Assigned task ->
Each entry that follows is to be retyped exactly. Pictures do not belong in the copy.

Source information ->
═══

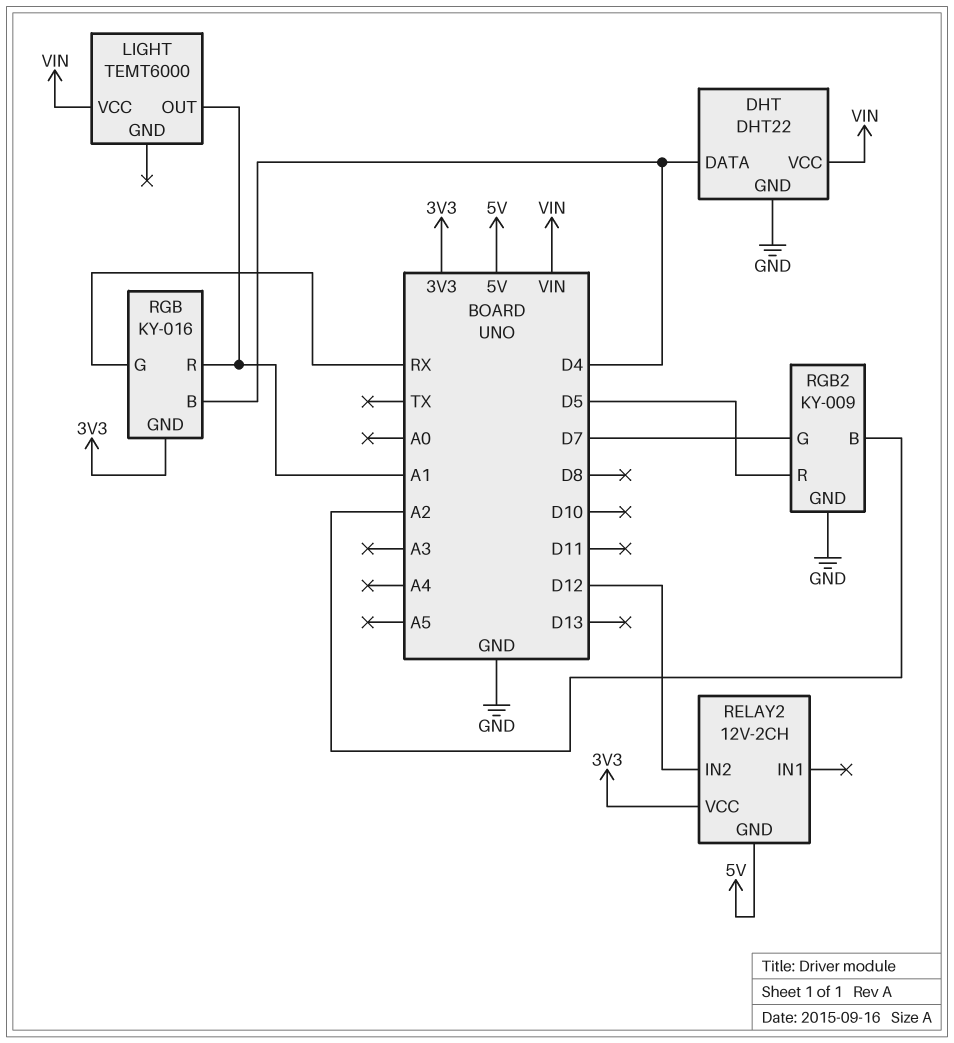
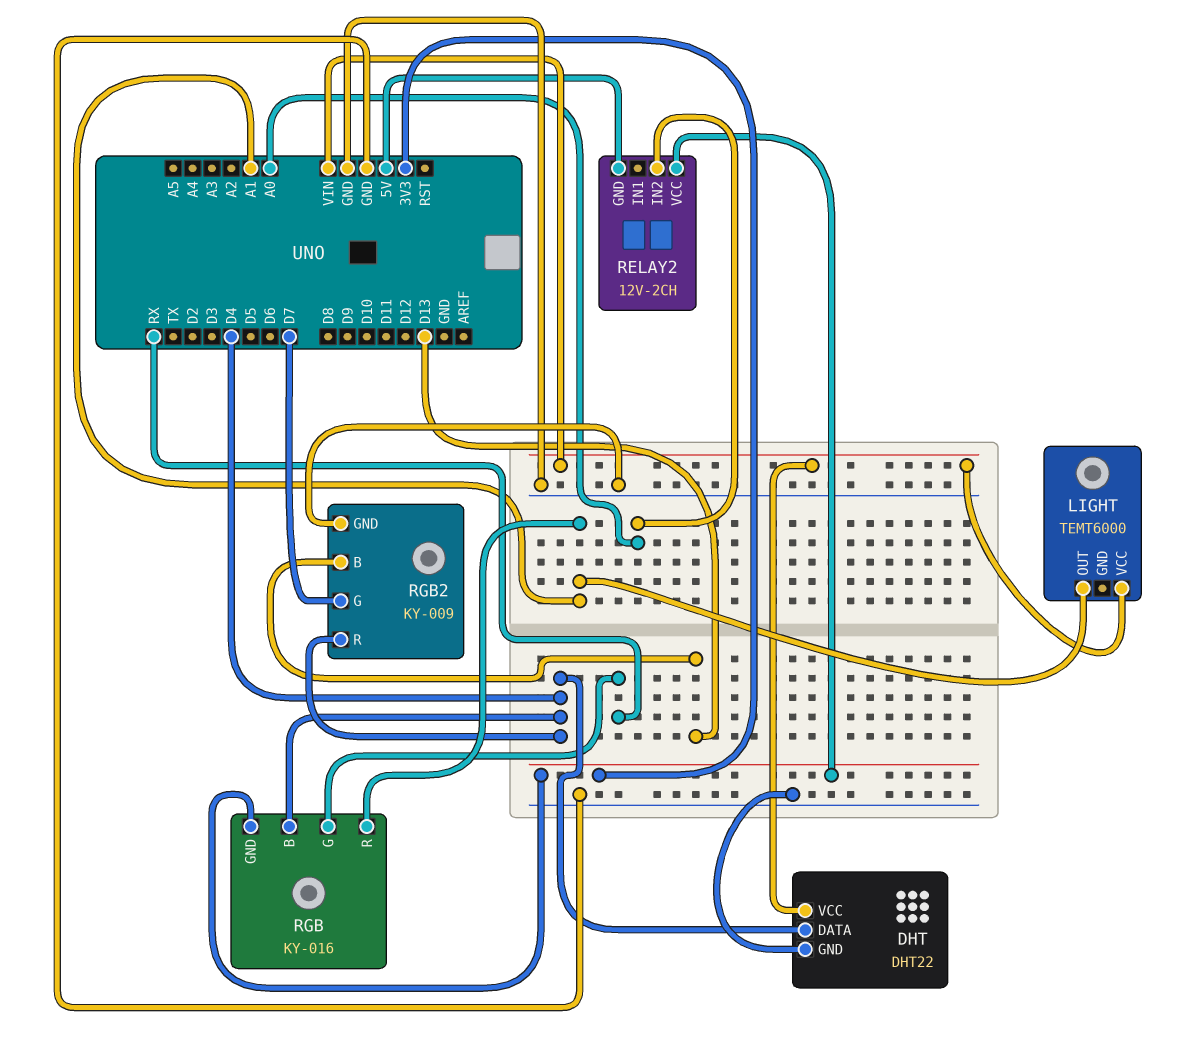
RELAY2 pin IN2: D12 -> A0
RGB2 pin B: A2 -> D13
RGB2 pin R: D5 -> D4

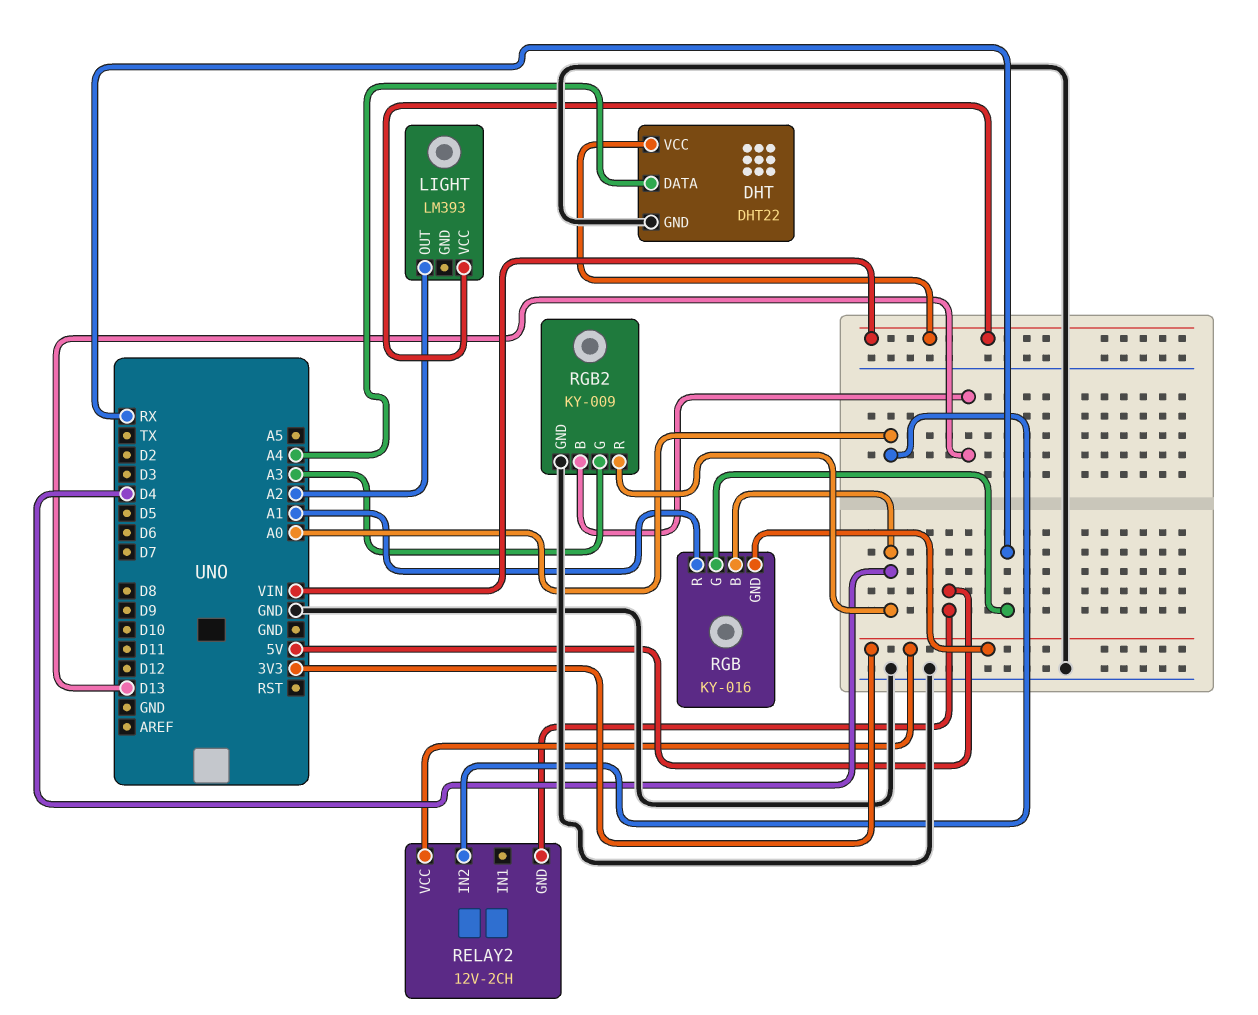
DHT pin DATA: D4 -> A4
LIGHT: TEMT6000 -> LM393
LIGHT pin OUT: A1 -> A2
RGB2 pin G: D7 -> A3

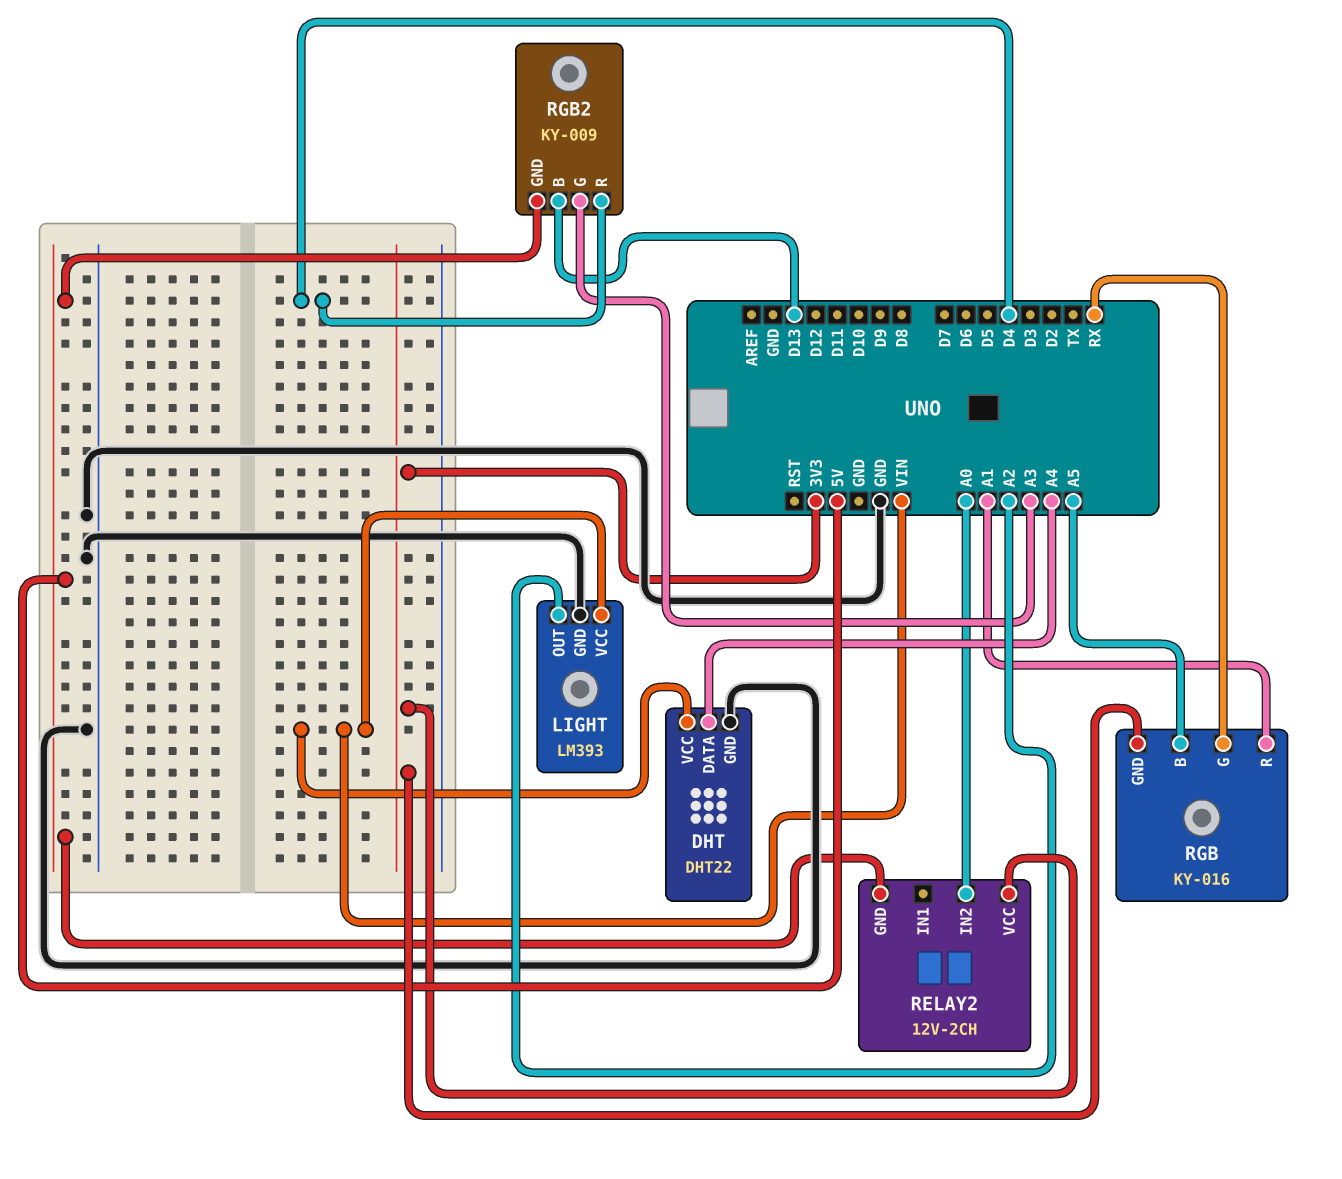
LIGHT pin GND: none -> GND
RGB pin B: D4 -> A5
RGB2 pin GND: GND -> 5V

═══

Answer space ->
RELAY2 pin IN2: D12 -> A0
RGB2 pin B: A2 -> D13
RGB2 pin R: D5 -> D4

DHT pin DATA: D4 -> A4
LIGHT: TEMT6000 -> LM393
LIGHT pin OUT: A1 -> A2
RGB2 pin G: D7 -> A3

LIGHT pin GND: none -> GND
RGB pin B: D4 -> A5
RGB2 pin GND: GND -> 5V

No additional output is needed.